* Instructions to follow: Restate all entries word for word, minus pictures.

* Data for processing:
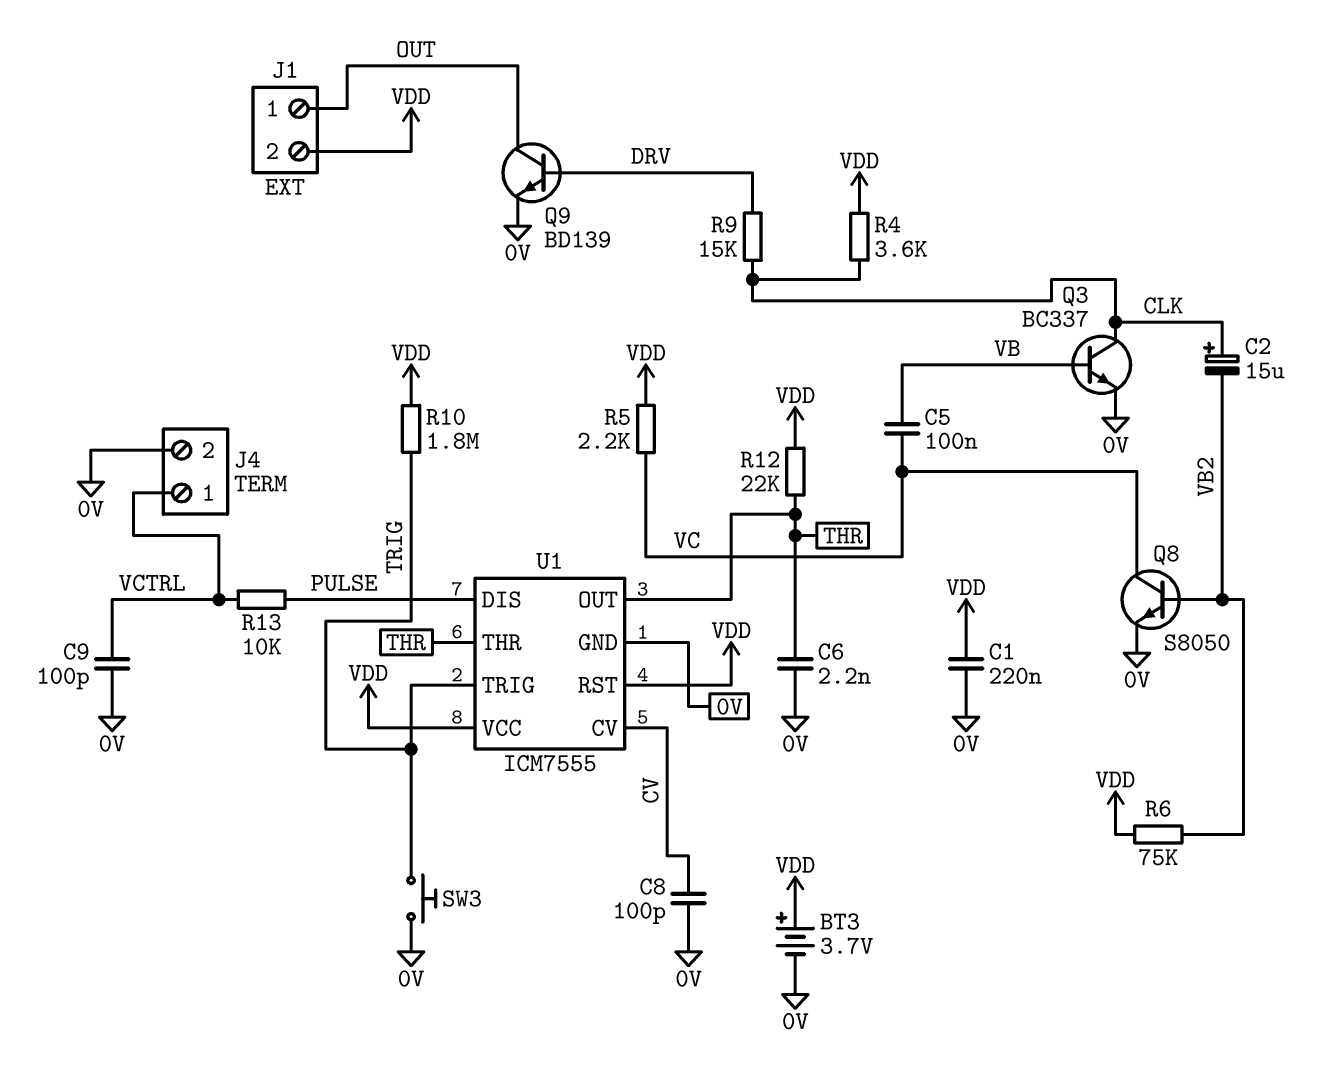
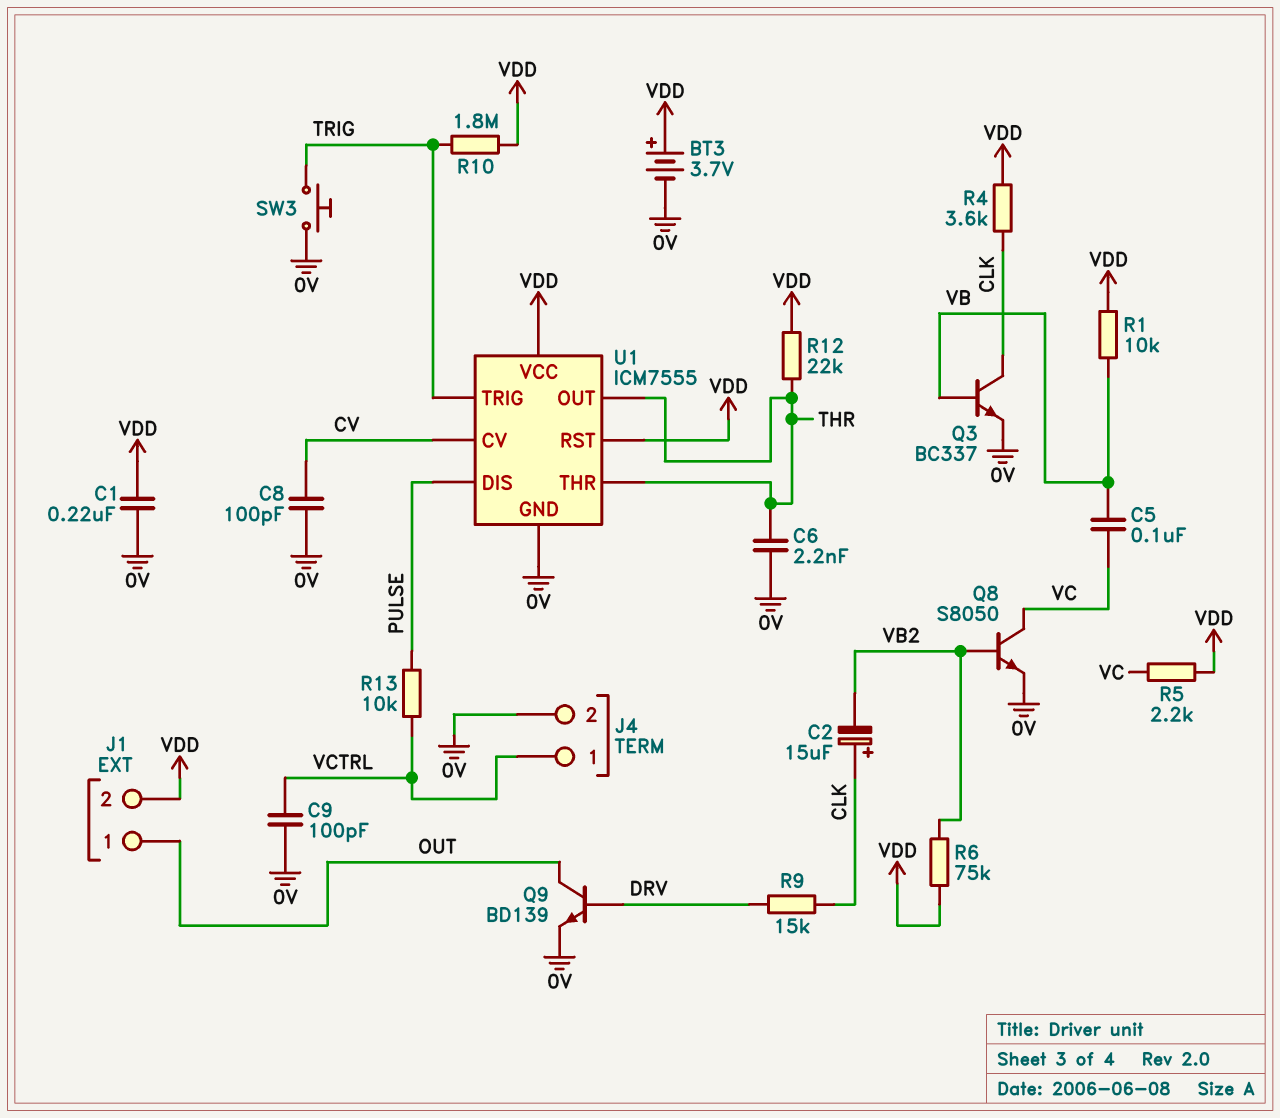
R1: none -> 10k (VB, VDD)

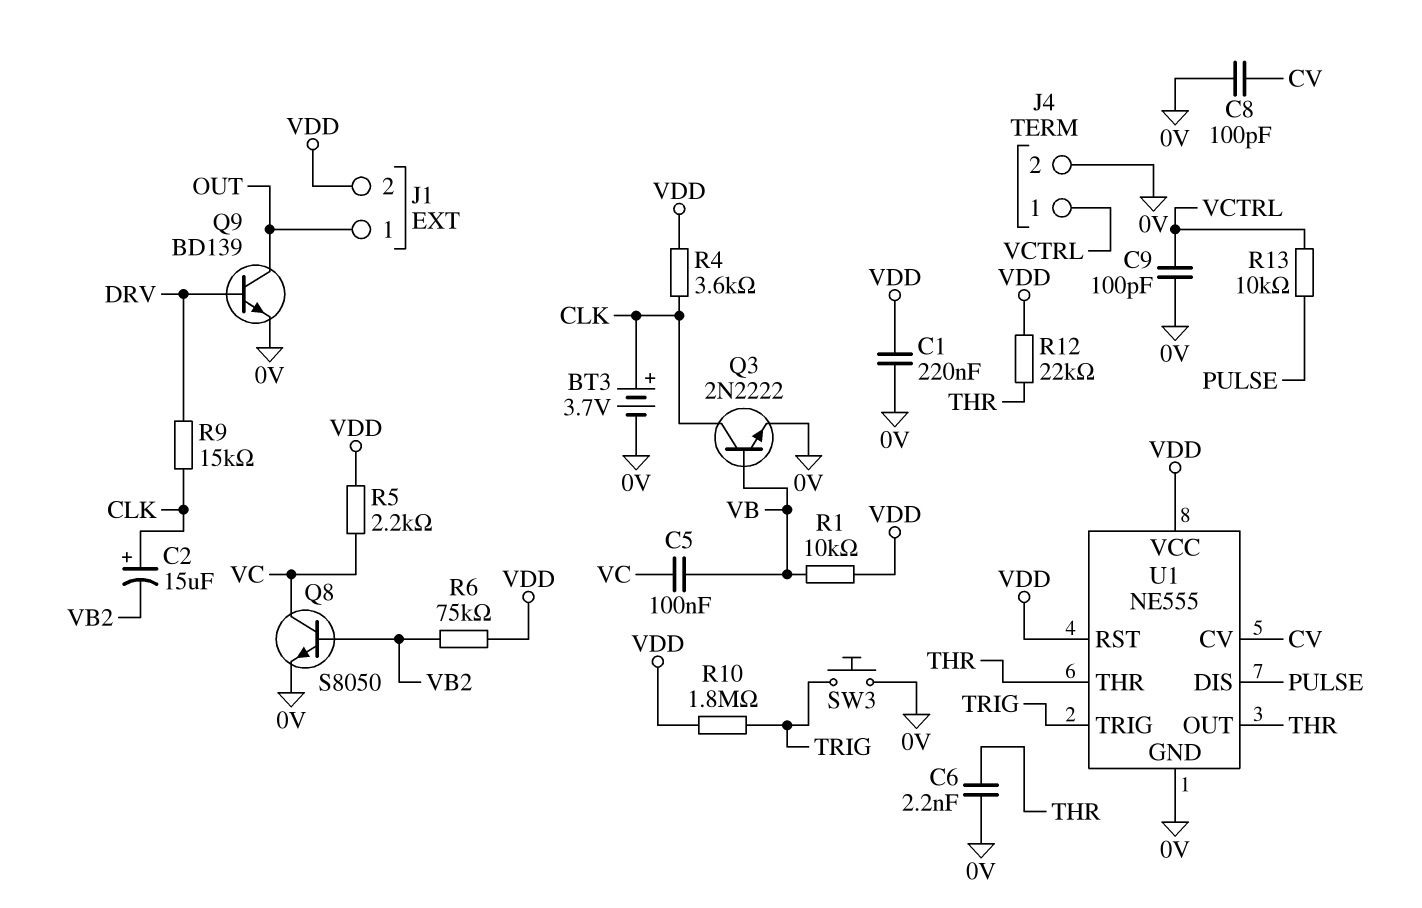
BT3: 3.7V (plus VDD, minus 0V) -> 3.7V (plus CLK, minus 0V)
Q3: NPN BC337 (B VB, C CLK, E 0V) -> NPN 2N2222 (B VB, C CLK, E 0V)
U1: ICM7555 -> NE555

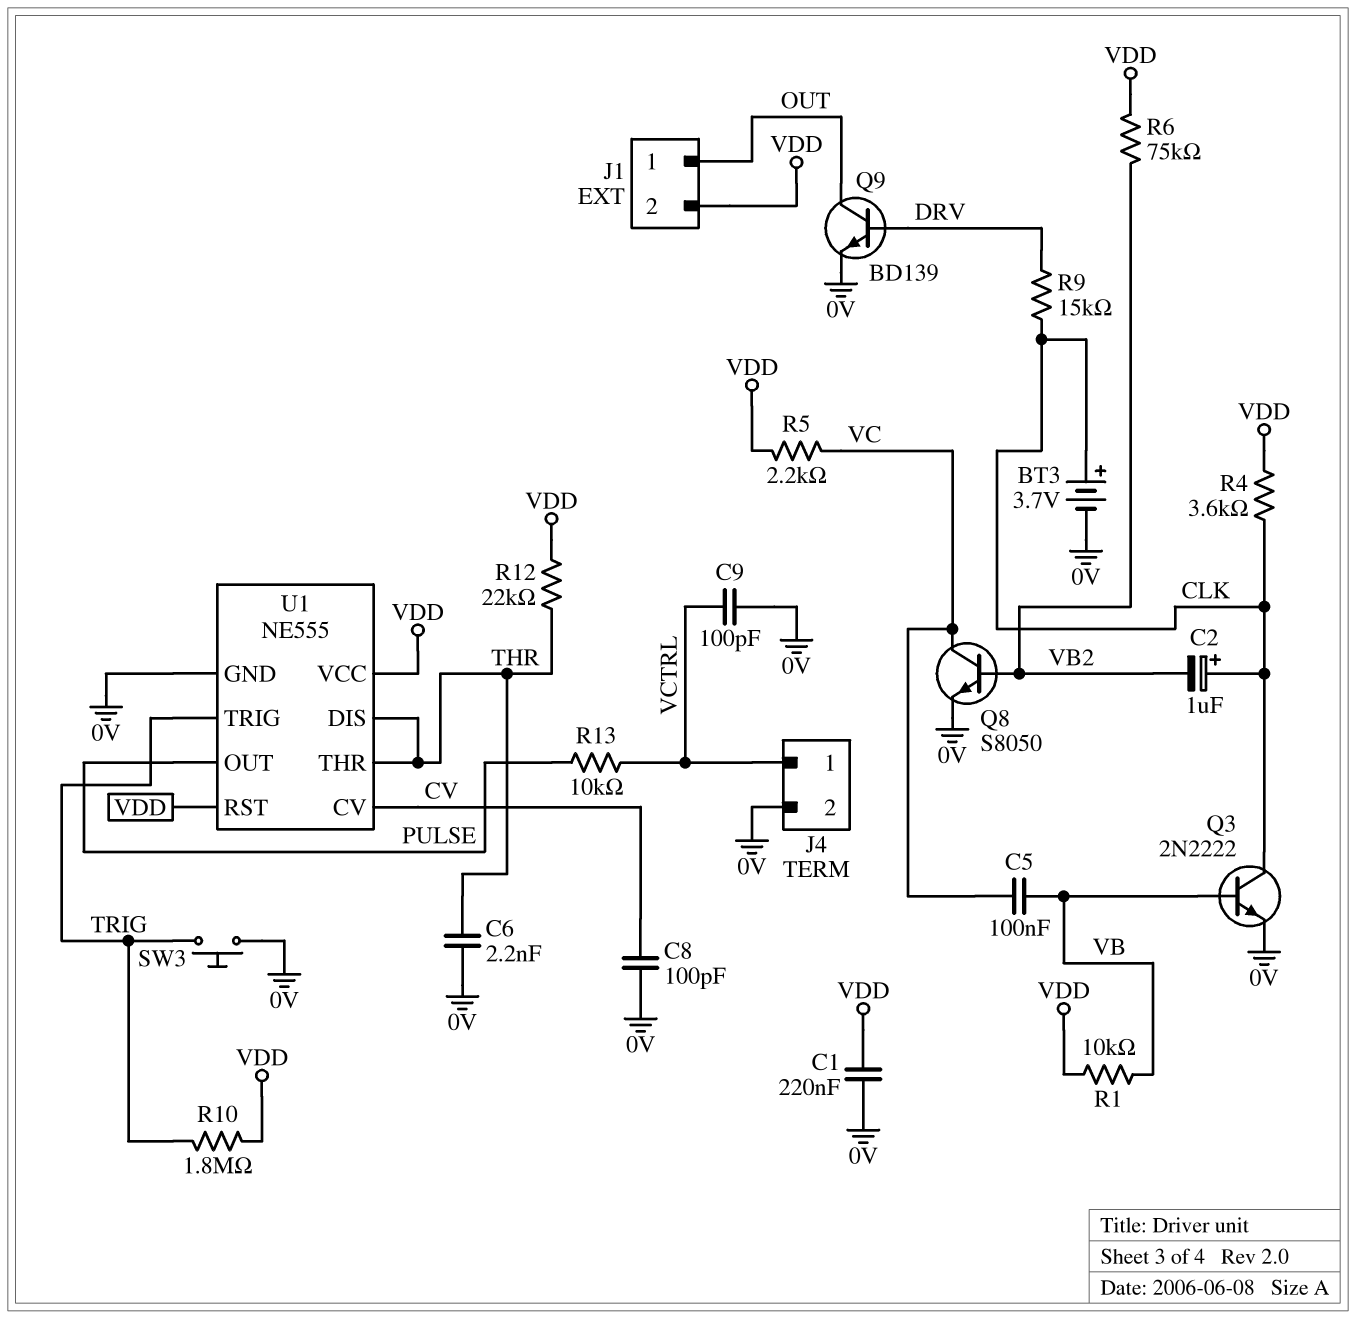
C2: 15uF (plus CLK, minus VB2) -> 1uF (plus CLK, minus VB2)
U1 pin DIS: PULSE -> THR
U1 pin OUT: THR -> PULSE

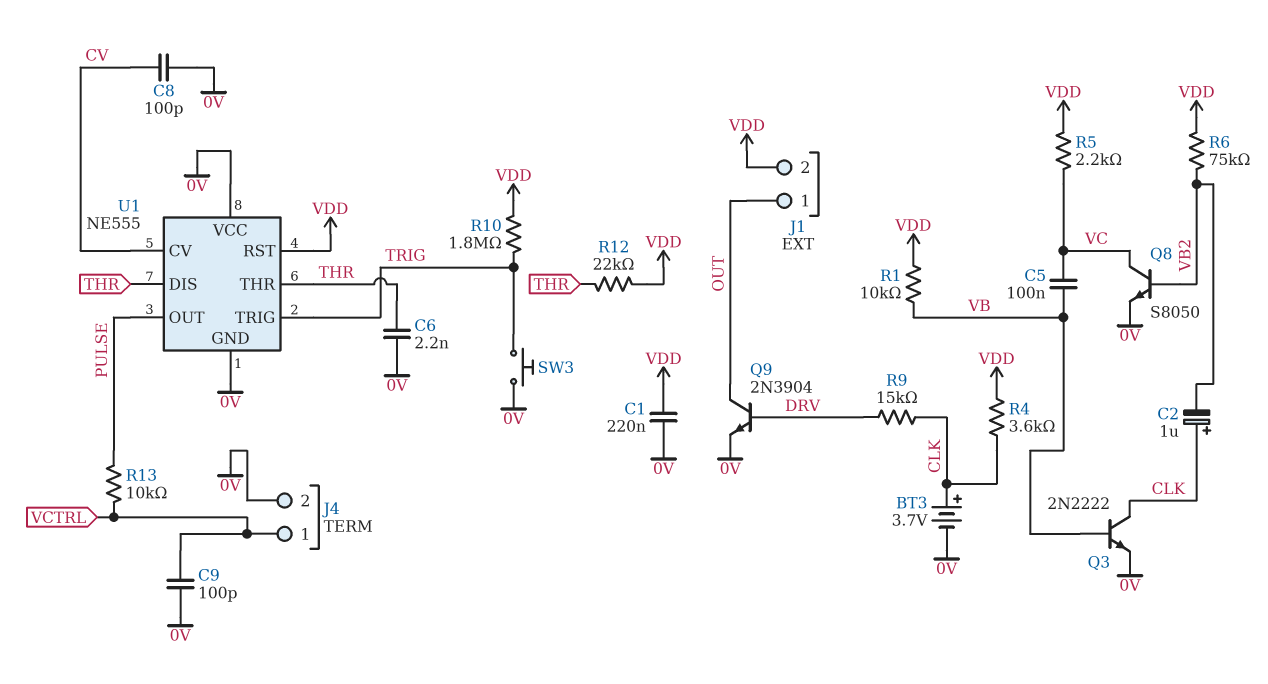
Q9: NPN BD139 (B DRV, C OUT, E 0V) -> NPN 2N3904 (B DRV, C OUT, E 0V)
U1 pin VCC: VDD -> 0V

* Expected answer:
R1: none -> 10k (VB, VDD)

BT3: 3.7V (plus VDD, minus 0V) -> 3.7V (plus CLK, minus 0V)
Q3: NPN BC337 (B VB, C CLK, E 0V) -> NPN 2N2222 (B VB, C CLK, E 0V)
U1: ICM7555 -> NE555

C2: 15uF (plus CLK, minus VB2) -> 1uF (plus CLK, minus VB2)
U1 pin DIS: PULSE -> THR
U1 pin OUT: THR -> PULSE

Q9: NPN BD139 (B DRV, C OUT, E 0V) -> NPN 2N3904 (B DRV, C OUT, E 0V)
U1 pin VCC: VDD -> 0V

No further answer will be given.